> _Work instructions_: Return the lines of the data below in which the string "vert" occurs.

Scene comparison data
——
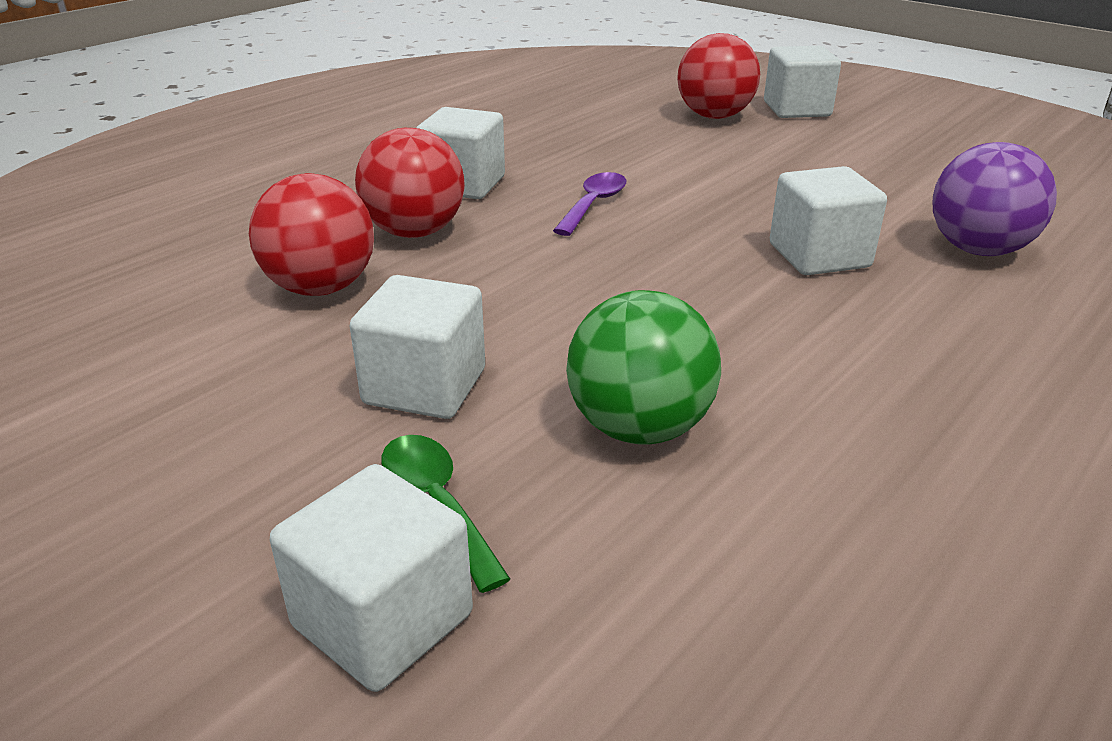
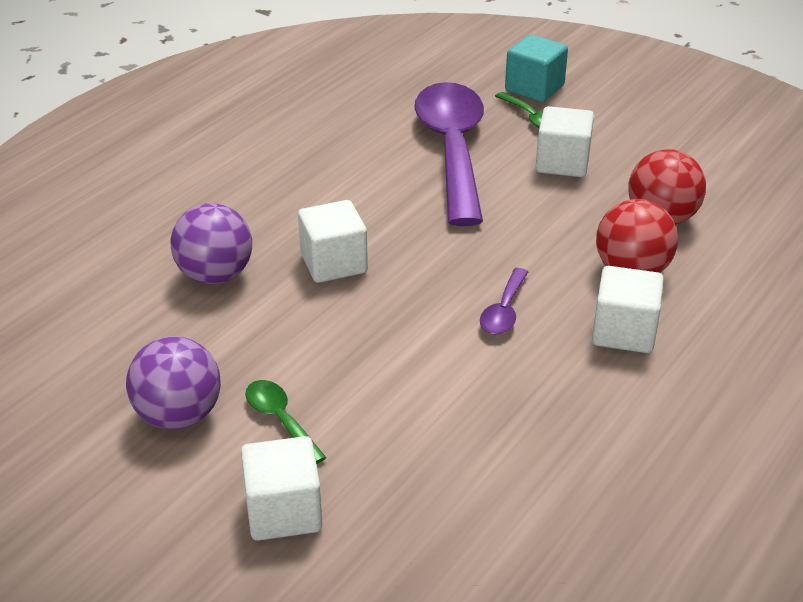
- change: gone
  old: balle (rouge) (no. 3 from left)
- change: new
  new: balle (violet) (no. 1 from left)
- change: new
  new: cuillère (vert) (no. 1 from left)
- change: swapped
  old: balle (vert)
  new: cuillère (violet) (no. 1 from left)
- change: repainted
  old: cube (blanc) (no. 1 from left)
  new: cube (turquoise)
——
> _Answer section_:
  new: cuillère (vert) (no. 1 from left)
  old: balle (vert)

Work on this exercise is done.